● **The task**
Please set down, with no changes, every line of the material below from the one containing "(153, 215) = (140, 293): purple" through the end. Skip the pictures.

-=-=-

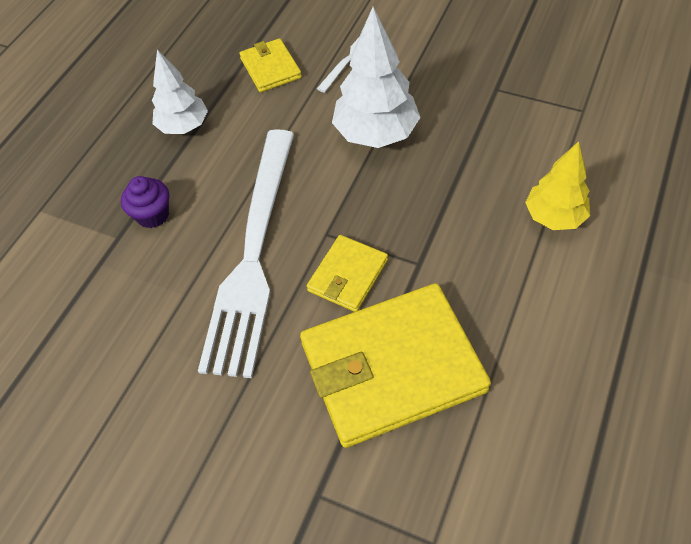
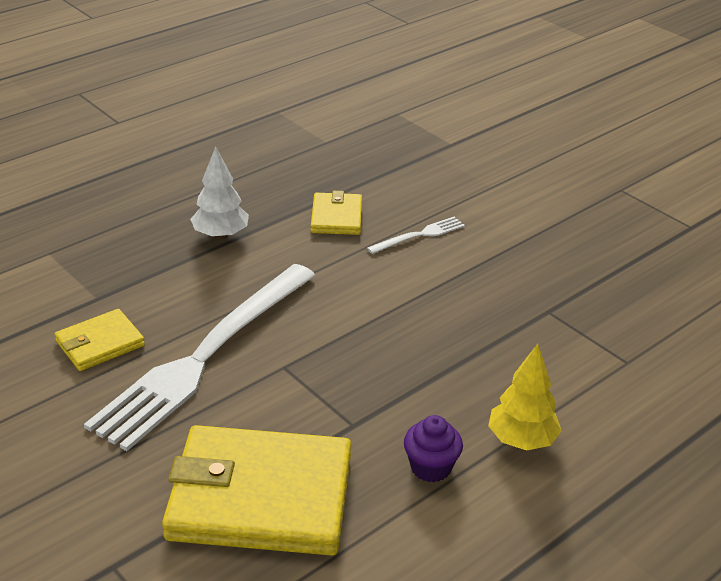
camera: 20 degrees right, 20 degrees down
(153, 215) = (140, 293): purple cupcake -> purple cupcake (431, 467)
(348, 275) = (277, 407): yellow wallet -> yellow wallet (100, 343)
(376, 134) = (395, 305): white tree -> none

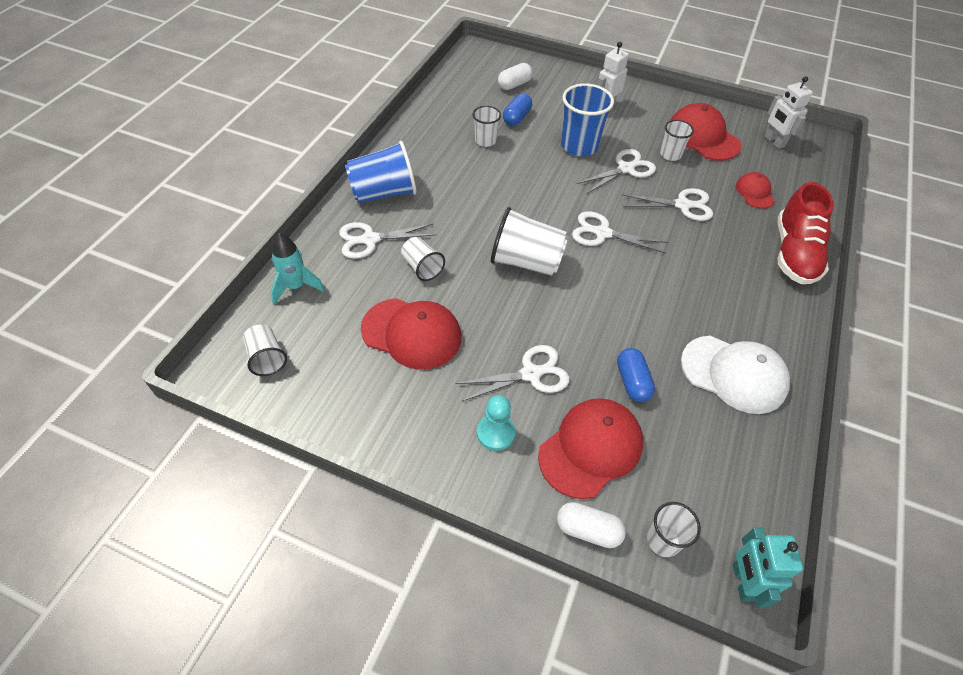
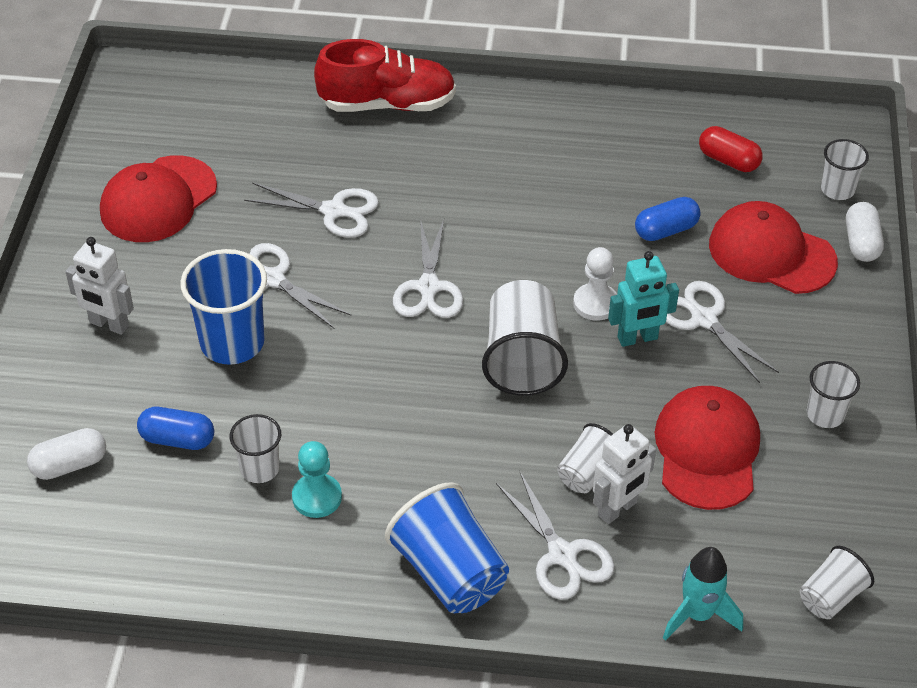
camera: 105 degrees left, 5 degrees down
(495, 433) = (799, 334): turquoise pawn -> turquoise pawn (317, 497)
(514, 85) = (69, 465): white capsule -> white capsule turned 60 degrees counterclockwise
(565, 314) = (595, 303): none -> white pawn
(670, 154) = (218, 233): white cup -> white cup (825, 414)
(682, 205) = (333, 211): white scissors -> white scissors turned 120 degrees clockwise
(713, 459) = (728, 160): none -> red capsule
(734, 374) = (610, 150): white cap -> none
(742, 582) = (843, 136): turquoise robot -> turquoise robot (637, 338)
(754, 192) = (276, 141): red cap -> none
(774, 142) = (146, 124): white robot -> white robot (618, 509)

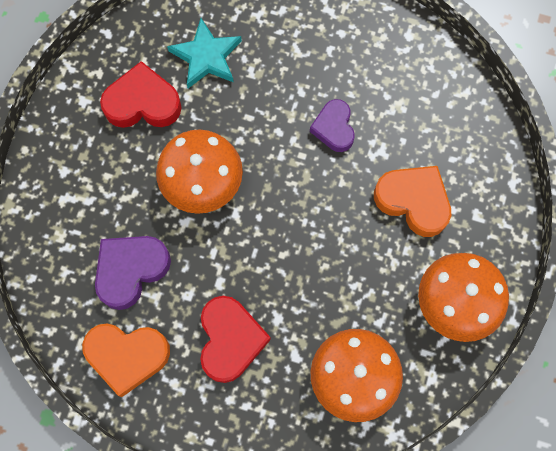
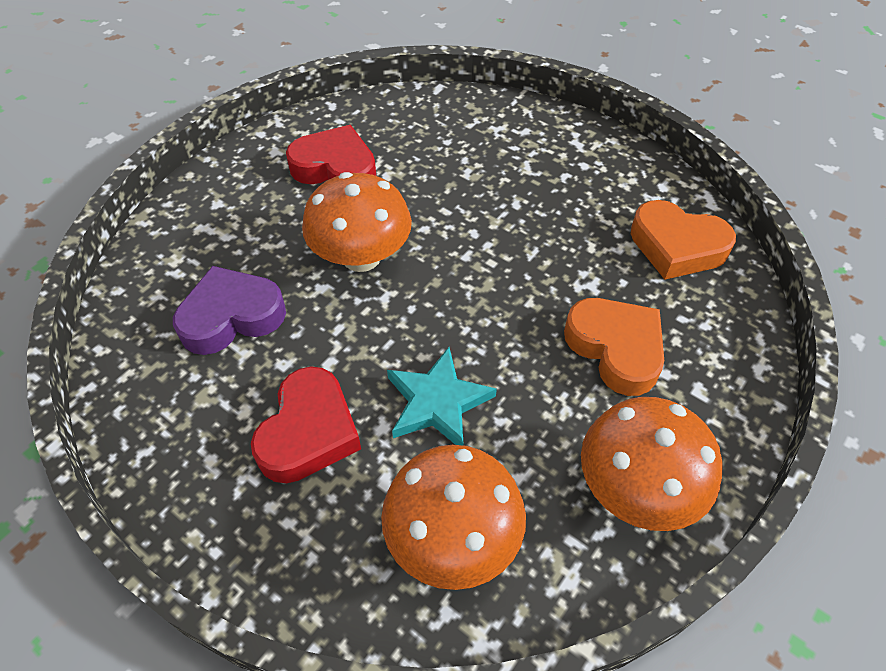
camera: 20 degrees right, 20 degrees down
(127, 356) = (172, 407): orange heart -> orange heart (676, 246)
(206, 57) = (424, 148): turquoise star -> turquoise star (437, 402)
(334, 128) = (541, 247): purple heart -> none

-=-=-

● **Task solution**
(153, 215) = (140, 293): purple cupcake -> purple cupcake (431, 467)
(348, 275) = (277, 407): yellow wallet -> yellow wallet (100, 343)
(376, 134) = (395, 305): white tree -> none

camera: 105 degrees left, 5 degrees down
(495, 433) = (799, 334): turquoise pawn -> turquoise pawn (317, 497)
(514, 85) = (69, 465): white capsule -> white capsule turned 60 degrees counterclockwise
(565, 314) = (595, 303): none -> white pawn
(670, 154) = (218, 233): white cup -> white cup (825, 414)
(682, 205) = (333, 211): white scissors -> white scissors turned 120 degrees clockwise
(713, 459) = (728, 160): none -> red capsule
(734, 374) = (610, 150): white cap -> none
(742, 582) = (843, 136): turquoise robot -> turquoise robot (637, 338)
(754, 192) = (276, 141): red cap -> none
(774, 142) = (146, 124): white robot -> white robot (618, 509)

camera: 20 degrees right, 20 degrees down
(127, 356) = (172, 407): orange heart -> orange heart (676, 246)
(206, 57) = (424, 148): turquoise star -> turquoise star (437, 402)
(334, 128) = (541, 247): purple heart -> none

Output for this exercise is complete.